[SHORT TASK] Reproduce the lines below word for word, from the first one through the one containing "pink cross: moved 11 px up".

[RECORDS SUPPLIED]
──────────────────────────────

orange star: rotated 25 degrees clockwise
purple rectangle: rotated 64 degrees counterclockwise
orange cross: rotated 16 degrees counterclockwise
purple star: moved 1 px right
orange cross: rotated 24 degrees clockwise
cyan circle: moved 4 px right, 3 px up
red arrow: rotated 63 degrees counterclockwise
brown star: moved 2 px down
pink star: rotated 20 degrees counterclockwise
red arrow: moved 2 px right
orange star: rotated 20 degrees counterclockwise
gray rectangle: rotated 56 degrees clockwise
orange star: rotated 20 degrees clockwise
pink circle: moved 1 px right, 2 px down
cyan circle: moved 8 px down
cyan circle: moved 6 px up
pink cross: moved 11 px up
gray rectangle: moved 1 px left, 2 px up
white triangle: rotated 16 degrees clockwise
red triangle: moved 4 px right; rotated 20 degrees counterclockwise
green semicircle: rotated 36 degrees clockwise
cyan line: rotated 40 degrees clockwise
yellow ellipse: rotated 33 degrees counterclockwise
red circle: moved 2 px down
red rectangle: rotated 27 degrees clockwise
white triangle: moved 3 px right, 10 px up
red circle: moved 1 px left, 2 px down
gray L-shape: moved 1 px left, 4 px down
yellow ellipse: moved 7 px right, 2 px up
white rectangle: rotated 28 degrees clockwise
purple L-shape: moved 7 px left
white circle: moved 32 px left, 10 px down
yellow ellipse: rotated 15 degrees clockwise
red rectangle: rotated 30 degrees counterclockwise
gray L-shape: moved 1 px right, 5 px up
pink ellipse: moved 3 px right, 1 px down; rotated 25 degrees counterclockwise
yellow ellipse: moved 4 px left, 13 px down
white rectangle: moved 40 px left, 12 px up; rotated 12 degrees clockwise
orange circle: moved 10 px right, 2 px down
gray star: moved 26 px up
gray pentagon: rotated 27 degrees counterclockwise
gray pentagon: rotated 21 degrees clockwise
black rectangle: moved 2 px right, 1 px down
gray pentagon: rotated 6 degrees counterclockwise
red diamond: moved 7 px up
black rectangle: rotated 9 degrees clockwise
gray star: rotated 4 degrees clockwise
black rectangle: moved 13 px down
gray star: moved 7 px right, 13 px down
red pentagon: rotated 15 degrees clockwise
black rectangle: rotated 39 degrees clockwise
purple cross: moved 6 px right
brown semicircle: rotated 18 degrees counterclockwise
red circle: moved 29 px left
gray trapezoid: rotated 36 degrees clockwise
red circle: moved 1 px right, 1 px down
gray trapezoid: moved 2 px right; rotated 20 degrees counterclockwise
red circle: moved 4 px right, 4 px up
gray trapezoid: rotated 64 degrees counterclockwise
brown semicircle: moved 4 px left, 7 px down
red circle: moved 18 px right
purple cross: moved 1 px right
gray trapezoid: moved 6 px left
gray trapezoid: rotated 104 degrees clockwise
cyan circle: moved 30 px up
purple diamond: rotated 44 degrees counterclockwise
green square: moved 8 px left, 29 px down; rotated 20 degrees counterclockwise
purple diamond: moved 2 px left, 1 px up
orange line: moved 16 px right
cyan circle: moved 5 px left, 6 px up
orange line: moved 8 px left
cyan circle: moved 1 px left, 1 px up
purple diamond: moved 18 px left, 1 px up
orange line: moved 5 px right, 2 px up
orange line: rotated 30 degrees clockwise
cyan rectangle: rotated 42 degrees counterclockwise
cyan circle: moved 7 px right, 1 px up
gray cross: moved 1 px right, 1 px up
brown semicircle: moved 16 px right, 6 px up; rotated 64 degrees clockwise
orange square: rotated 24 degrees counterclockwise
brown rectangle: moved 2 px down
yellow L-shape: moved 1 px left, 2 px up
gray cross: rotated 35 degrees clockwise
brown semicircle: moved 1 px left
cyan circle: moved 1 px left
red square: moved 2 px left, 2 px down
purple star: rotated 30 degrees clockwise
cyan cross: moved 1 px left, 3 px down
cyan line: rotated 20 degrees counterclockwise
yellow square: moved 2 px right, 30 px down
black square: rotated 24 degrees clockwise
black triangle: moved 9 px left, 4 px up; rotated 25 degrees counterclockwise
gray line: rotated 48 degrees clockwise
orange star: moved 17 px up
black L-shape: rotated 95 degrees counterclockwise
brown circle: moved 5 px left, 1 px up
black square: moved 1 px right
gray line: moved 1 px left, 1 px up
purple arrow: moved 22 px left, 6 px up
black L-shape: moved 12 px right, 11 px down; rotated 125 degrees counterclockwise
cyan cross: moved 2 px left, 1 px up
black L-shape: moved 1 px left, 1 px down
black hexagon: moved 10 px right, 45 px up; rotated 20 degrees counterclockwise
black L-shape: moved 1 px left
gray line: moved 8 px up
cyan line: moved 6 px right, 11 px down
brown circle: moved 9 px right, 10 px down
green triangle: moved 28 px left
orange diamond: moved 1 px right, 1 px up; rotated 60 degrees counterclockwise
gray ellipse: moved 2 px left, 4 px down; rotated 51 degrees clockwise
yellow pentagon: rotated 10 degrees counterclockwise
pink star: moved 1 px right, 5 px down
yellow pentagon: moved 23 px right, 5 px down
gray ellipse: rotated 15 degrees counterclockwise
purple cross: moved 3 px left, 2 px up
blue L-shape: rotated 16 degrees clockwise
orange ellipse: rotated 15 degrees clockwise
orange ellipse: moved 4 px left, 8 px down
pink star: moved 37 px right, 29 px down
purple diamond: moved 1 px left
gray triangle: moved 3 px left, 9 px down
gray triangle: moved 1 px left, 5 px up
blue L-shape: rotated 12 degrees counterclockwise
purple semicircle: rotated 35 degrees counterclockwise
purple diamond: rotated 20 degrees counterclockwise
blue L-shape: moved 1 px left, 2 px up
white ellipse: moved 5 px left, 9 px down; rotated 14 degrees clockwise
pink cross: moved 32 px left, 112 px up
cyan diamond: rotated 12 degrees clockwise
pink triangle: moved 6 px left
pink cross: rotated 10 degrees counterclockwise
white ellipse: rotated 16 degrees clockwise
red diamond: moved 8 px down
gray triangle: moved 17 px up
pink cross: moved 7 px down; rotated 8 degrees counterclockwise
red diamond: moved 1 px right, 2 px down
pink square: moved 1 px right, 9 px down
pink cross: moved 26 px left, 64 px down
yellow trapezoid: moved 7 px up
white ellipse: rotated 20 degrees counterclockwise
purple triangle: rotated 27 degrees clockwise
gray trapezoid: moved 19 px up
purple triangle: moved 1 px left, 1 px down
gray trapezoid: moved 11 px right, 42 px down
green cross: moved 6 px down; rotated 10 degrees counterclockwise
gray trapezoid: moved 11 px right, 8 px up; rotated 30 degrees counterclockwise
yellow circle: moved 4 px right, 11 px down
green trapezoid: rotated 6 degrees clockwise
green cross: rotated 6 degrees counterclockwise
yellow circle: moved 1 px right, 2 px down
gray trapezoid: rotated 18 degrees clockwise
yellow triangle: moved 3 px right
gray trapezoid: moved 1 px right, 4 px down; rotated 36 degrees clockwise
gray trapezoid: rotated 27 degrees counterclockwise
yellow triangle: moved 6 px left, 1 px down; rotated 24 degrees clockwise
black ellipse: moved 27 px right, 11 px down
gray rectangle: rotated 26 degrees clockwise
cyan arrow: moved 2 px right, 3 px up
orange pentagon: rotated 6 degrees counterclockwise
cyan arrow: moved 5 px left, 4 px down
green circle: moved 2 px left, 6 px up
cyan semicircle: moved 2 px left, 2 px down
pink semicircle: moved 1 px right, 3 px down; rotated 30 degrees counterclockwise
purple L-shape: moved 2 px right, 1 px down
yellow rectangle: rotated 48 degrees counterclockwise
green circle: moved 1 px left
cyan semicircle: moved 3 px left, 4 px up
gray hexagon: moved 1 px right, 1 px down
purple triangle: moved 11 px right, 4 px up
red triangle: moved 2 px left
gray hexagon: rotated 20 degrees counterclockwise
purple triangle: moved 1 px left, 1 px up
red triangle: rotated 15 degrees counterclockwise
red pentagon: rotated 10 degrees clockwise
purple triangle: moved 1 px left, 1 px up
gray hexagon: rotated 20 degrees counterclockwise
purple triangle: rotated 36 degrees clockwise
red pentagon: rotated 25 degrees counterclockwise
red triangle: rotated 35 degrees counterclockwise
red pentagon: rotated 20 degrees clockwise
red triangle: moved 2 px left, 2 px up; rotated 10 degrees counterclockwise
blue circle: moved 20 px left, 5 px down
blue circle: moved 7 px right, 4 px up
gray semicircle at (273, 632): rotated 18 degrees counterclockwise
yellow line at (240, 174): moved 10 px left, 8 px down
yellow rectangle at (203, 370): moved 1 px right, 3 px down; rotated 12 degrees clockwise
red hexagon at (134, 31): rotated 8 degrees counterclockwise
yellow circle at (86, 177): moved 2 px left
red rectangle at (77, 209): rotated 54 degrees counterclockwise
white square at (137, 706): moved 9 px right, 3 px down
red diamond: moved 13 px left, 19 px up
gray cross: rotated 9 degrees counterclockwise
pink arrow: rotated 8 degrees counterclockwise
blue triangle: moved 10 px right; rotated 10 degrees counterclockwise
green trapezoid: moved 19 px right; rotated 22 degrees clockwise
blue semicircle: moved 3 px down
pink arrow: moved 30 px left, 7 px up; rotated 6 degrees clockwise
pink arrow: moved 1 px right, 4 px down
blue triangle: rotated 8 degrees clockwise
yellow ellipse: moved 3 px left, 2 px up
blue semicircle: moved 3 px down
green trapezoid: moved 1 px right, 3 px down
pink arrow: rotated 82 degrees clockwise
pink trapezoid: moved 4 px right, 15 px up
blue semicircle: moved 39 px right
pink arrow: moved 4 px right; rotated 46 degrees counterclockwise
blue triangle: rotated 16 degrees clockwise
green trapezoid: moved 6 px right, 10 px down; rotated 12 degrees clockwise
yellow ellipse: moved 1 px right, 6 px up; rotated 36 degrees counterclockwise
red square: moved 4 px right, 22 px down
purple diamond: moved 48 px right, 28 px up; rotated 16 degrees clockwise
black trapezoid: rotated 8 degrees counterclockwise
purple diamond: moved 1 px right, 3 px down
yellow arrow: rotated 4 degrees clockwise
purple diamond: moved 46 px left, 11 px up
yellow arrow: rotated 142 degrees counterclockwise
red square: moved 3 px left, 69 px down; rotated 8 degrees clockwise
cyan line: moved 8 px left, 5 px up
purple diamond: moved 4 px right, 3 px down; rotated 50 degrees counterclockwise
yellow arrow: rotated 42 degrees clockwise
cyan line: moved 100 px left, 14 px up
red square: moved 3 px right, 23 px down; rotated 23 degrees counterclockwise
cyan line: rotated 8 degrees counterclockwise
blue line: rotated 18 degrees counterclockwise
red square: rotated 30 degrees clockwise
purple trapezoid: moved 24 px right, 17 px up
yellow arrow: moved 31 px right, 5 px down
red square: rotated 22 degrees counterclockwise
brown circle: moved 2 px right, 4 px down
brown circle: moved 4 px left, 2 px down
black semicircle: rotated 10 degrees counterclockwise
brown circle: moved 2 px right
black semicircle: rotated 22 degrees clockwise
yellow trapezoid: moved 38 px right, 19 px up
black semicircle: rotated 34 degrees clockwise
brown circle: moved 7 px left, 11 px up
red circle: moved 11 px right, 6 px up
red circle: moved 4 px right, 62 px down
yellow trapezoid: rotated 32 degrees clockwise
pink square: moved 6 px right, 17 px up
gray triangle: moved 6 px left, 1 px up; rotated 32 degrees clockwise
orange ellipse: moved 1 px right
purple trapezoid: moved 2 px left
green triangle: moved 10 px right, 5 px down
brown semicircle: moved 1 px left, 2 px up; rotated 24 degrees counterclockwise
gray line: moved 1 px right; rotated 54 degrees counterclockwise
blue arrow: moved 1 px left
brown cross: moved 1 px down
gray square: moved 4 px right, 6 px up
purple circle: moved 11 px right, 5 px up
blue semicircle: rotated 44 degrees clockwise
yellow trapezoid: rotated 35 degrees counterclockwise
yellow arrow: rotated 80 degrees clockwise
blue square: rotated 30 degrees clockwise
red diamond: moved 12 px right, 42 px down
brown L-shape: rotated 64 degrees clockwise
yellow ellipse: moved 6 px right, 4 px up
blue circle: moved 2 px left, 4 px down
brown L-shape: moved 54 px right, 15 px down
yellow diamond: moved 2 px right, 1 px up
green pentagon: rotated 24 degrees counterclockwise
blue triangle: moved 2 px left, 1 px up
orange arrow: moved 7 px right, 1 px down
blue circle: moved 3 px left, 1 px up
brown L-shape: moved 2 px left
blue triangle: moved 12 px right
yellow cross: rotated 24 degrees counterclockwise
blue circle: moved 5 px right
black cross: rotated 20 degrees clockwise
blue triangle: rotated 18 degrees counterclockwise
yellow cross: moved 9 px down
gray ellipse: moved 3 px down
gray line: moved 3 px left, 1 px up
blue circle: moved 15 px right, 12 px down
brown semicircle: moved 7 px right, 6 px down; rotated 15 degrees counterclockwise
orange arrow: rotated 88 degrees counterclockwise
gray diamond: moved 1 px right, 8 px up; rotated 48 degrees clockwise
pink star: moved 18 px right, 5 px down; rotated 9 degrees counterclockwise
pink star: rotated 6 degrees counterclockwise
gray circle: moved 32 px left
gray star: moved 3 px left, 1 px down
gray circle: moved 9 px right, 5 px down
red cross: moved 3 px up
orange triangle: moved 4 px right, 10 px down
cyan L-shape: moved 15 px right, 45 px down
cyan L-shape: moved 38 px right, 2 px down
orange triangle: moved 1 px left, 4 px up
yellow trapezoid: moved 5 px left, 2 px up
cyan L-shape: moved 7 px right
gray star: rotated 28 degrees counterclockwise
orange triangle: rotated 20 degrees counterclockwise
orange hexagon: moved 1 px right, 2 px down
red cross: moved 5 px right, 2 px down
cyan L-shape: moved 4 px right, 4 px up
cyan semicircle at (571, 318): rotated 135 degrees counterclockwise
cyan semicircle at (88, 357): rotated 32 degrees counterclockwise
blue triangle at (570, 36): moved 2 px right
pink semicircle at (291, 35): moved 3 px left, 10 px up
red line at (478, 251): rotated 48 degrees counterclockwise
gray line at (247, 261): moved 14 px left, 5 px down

──────────────────────────────

[WRITTEN ANSWER]
orange star: rotated 25 degrees clockwise
purple rectangle: rotated 64 degrees counterclockwise
orange cross: rotated 16 degrees counterclockwise
purple star: moved 1 px right
orange cross: rotated 24 degrees clockwise
cyan circle: moved 4 px right, 3 px up
red arrow: rotated 63 degrees counterclockwise
brown star: moved 2 px down
pink star: rotated 20 degrees counterclockwise
red arrow: moved 2 px right
orange star: rotated 20 degrees counterclockwise
gray rectangle: rotated 56 degrees clockwise
orange star: rotated 20 degrees clockwise
pink circle: moved 1 px right, 2 px down
cyan circle: moved 8 px down
cyan circle: moved 6 px up
pink cross: moved 11 px up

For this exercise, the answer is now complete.